--- START ---

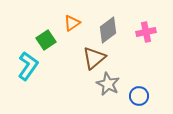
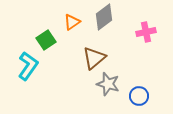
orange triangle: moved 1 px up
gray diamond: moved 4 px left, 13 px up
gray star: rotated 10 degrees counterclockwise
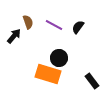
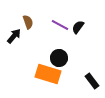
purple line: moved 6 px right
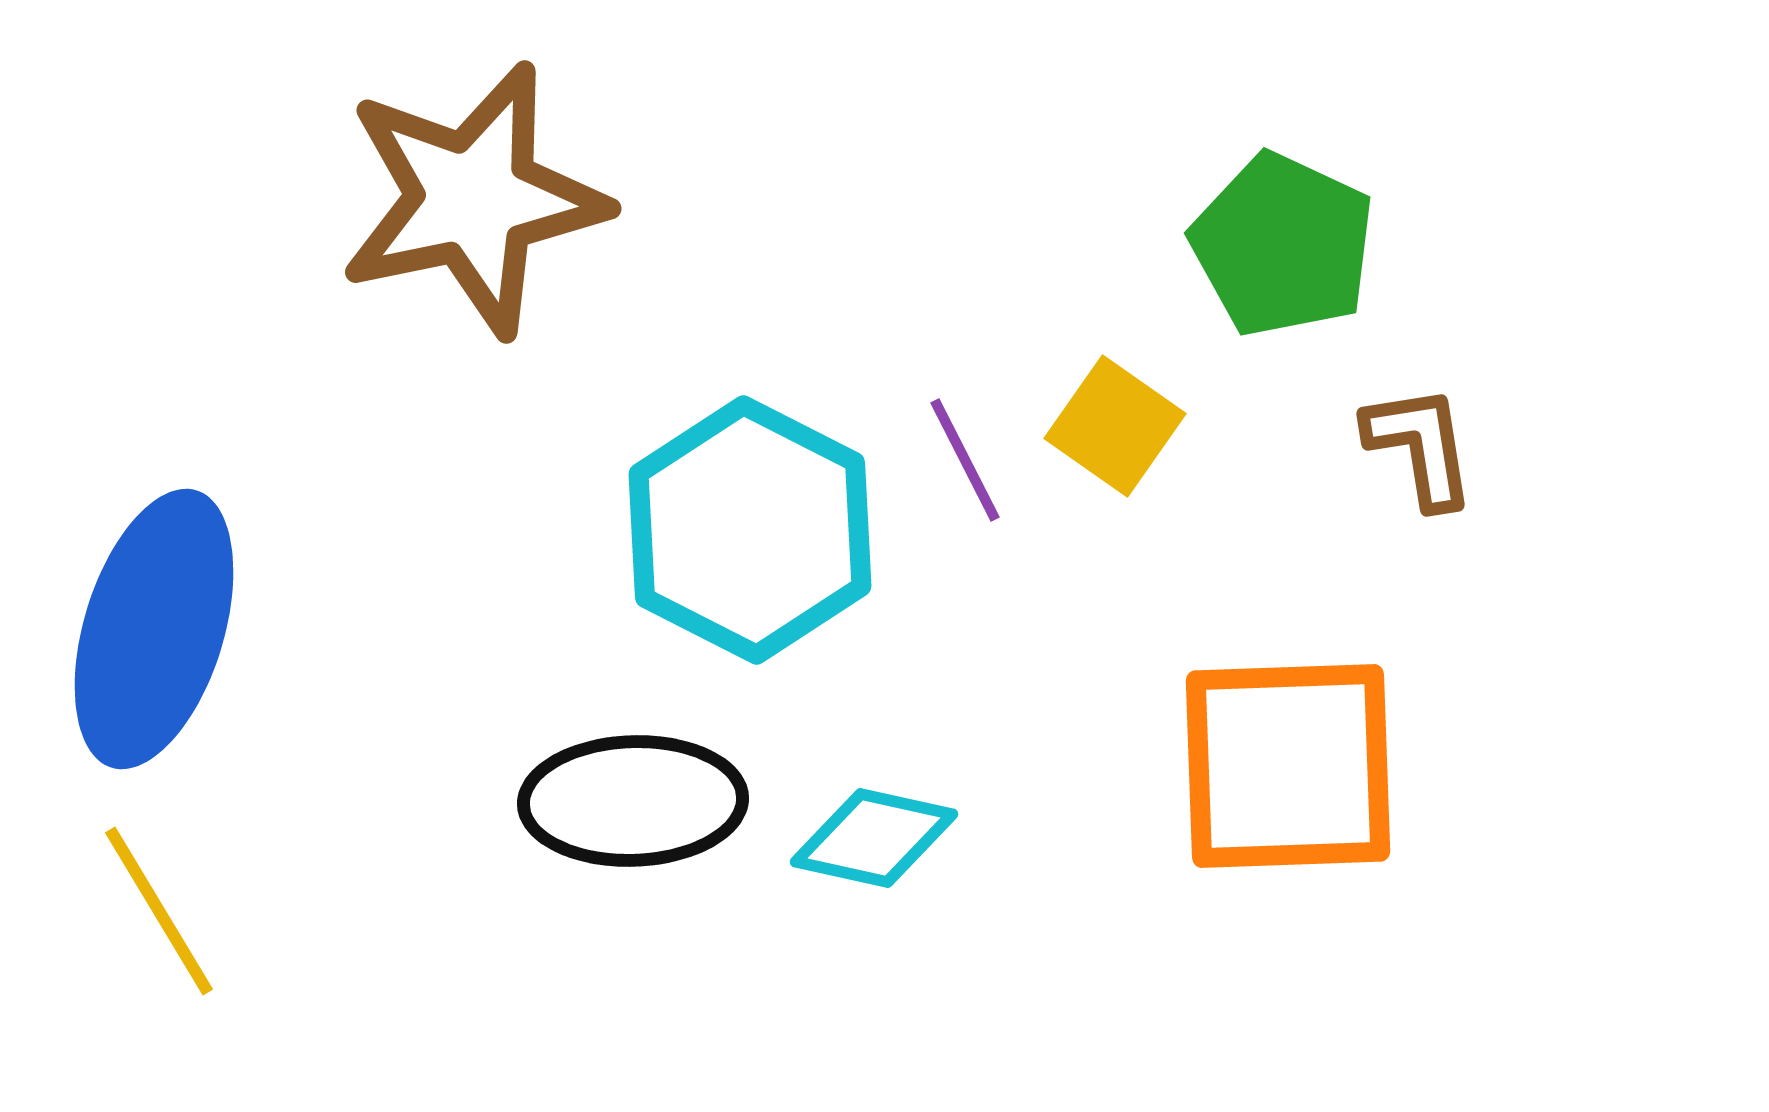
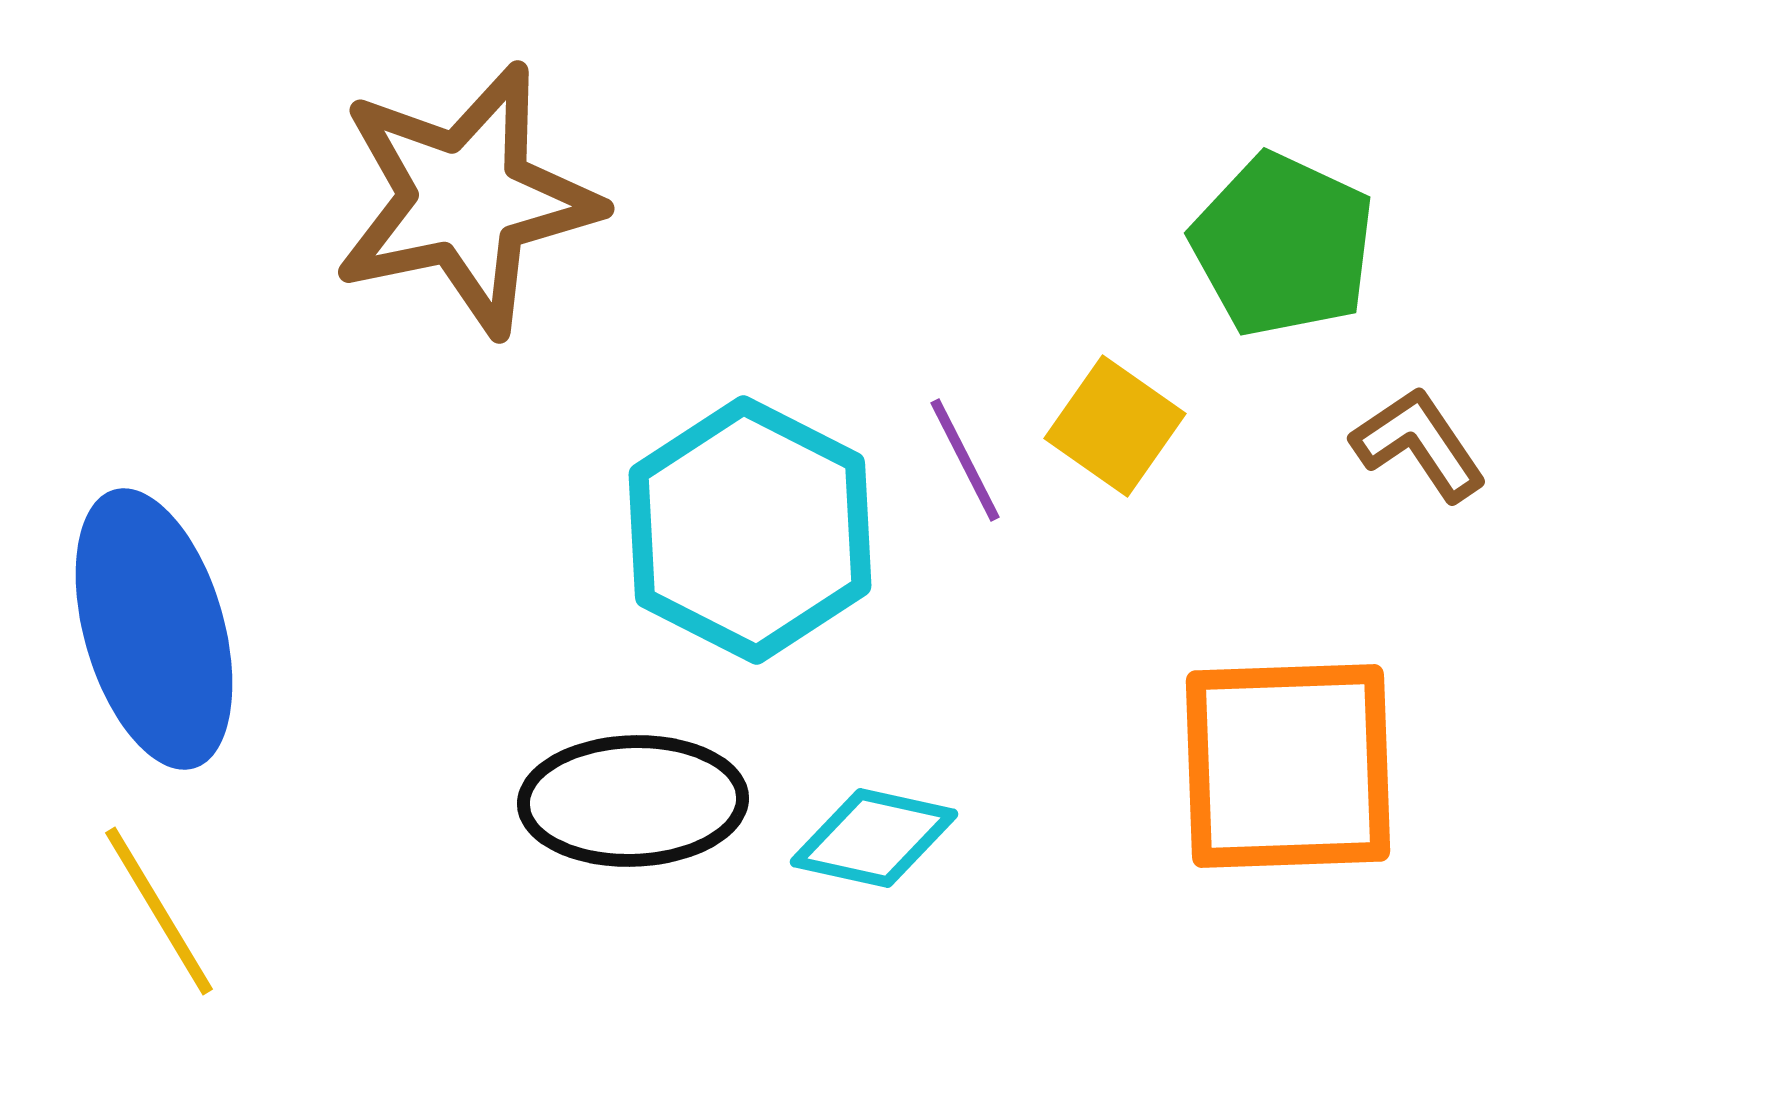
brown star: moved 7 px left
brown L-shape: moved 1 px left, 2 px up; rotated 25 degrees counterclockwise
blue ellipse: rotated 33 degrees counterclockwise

--- END ---
--- START ---

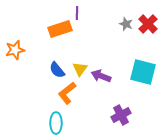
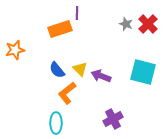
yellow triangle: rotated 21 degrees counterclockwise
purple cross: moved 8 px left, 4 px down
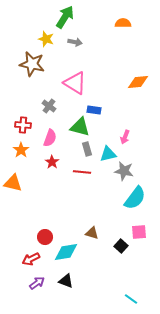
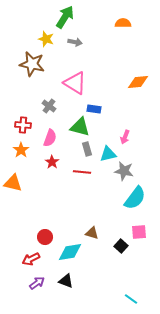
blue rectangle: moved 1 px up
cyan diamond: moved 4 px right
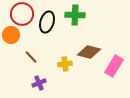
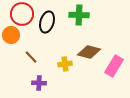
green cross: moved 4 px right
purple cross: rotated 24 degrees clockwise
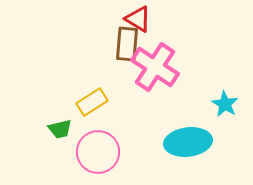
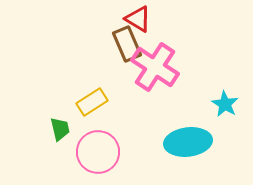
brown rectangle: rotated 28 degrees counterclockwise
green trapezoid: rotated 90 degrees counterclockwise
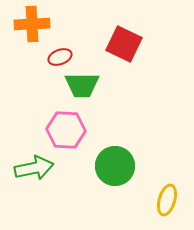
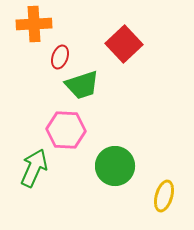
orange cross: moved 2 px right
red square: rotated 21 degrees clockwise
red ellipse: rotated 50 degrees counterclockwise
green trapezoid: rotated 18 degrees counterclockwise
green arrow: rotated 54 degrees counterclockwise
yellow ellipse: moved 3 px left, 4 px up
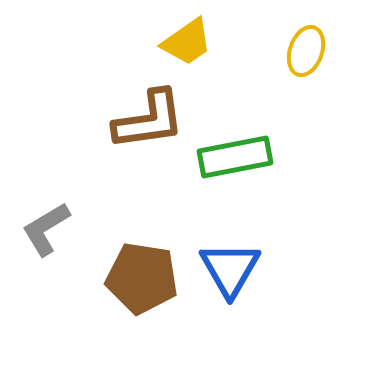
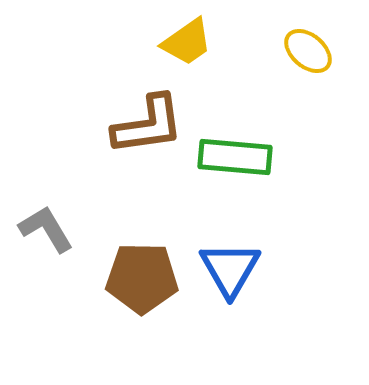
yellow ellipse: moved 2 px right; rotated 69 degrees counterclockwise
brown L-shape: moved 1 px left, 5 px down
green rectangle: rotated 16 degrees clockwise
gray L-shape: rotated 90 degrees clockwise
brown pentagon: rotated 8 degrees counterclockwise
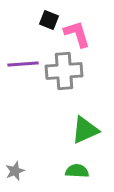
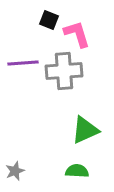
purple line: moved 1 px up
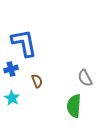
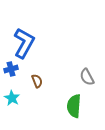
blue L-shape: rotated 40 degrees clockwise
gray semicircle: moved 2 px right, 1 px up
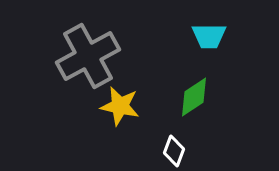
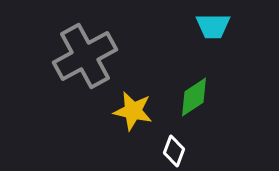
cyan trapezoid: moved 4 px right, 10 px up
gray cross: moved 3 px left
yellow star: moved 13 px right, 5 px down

--- END ---

Each line of the entries that contains the word "brown" should be listed.

brown star: moved 7 px left
brown L-shape: moved 1 px left, 2 px up; rotated 25 degrees counterclockwise
brown rectangle: rotated 28 degrees counterclockwise
brown L-shape: moved 1 px left, 5 px down
brown pentagon: rotated 8 degrees counterclockwise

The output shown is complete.